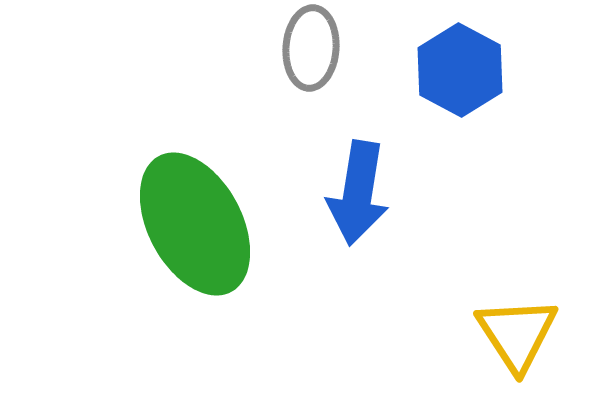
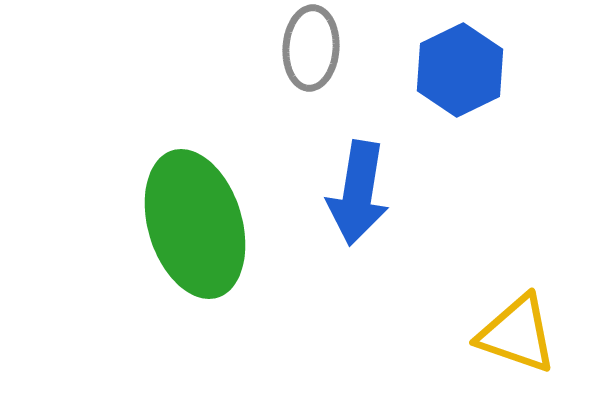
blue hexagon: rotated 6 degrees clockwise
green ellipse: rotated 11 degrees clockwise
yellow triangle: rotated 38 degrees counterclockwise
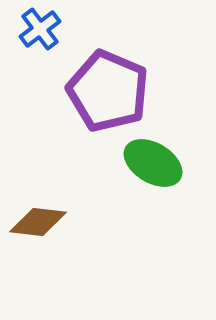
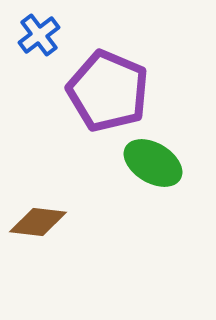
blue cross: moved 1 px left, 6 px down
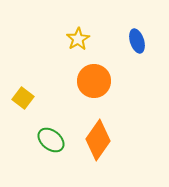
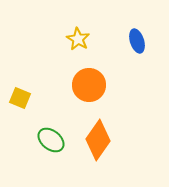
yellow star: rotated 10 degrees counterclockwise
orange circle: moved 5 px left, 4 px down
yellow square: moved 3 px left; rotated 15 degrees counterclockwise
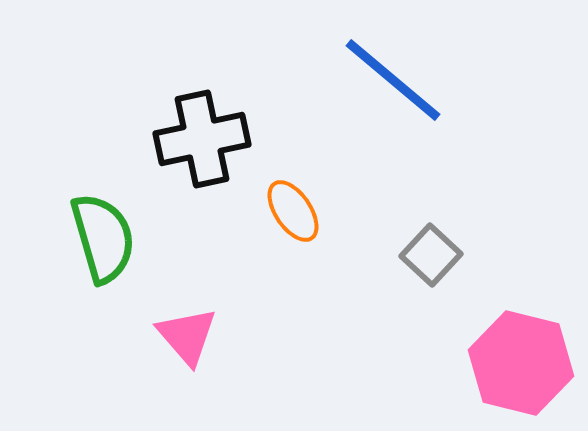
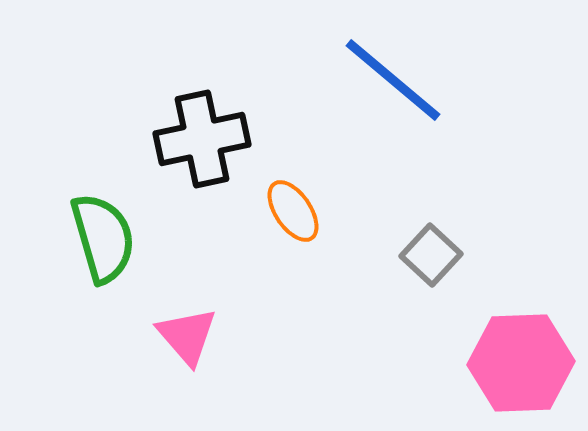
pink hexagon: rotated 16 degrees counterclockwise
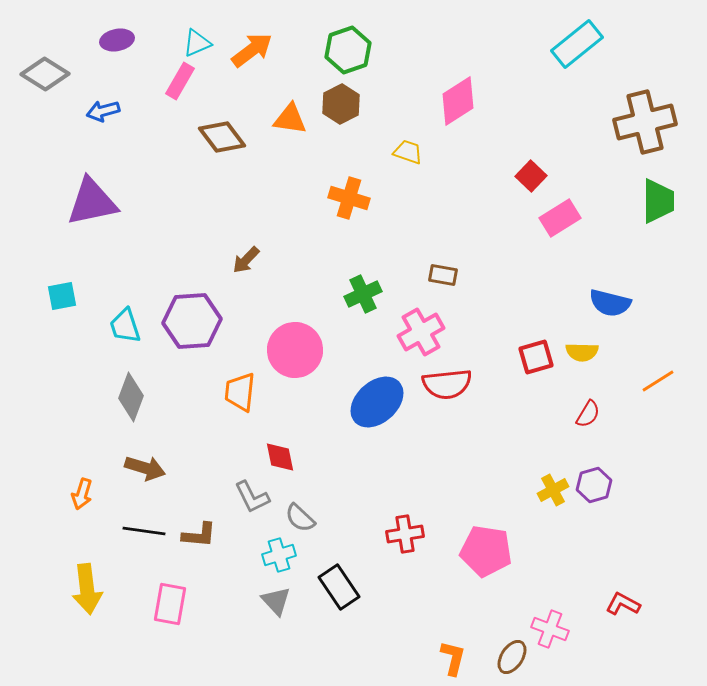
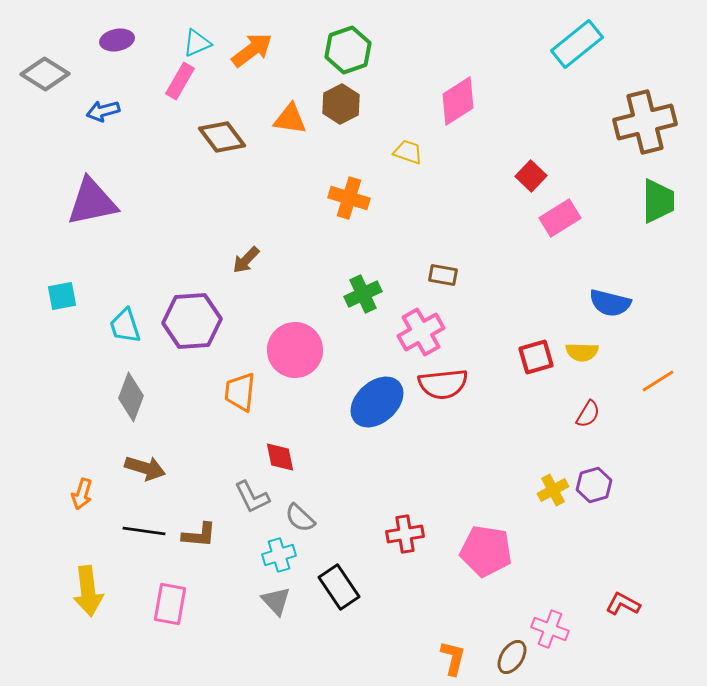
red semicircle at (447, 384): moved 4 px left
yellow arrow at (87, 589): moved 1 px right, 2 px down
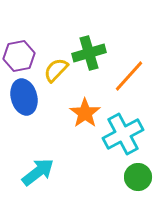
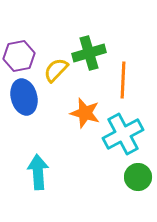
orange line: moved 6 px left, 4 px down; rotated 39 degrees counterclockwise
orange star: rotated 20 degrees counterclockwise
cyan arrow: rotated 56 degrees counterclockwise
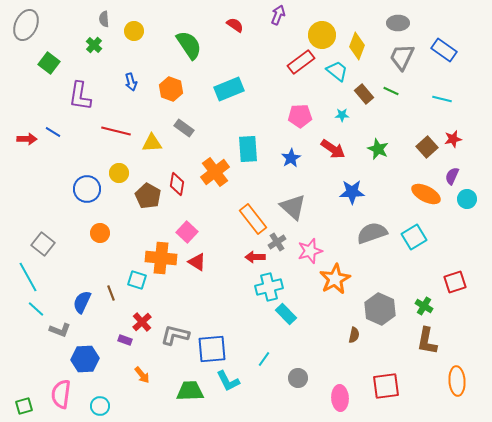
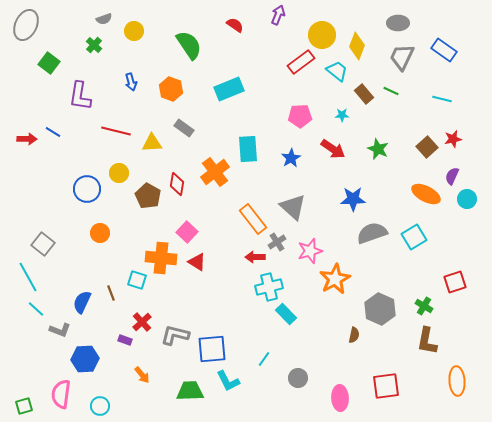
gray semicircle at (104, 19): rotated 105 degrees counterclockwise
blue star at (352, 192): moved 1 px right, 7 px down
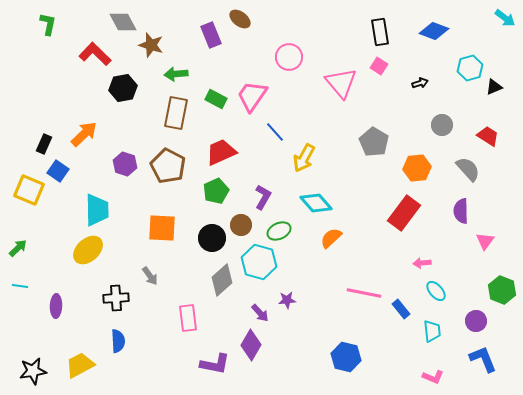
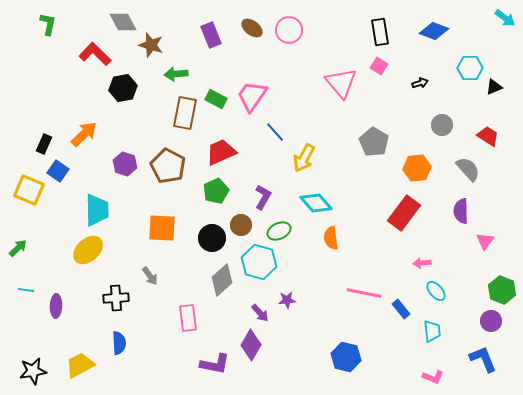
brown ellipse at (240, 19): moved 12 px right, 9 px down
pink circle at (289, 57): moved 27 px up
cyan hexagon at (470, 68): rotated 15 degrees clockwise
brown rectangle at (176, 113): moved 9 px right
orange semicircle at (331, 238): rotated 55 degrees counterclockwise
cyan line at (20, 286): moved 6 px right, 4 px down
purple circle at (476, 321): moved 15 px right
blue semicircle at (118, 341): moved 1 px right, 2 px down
+ + + + + + +
● **WHAT IS BEING ASKED**: What you should return is the exact text of every line from the top of the entries through the line with "cyan arrow: rotated", pictures removed.

● **SOLUTION BELOW**:
blue hexagon: rotated 6 degrees clockwise
green ellipse: rotated 11 degrees clockwise
yellow triangle: rotated 38 degrees counterclockwise
blue cross: moved 1 px left, 6 px down
yellow star: rotated 10 degrees counterclockwise
orange circle: moved 5 px left, 4 px down
yellow square: moved 3 px left; rotated 15 degrees counterclockwise
pink hexagon: rotated 16 degrees counterclockwise
red semicircle at (447, 384): moved 4 px left
yellow arrow at (87, 589): moved 1 px right, 2 px down
orange line: moved 6 px left, 4 px down; rotated 39 degrees counterclockwise
orange star: rotated 20 degrees counterclockwise
cyan arrow: rotated 56 degrees counterclockwise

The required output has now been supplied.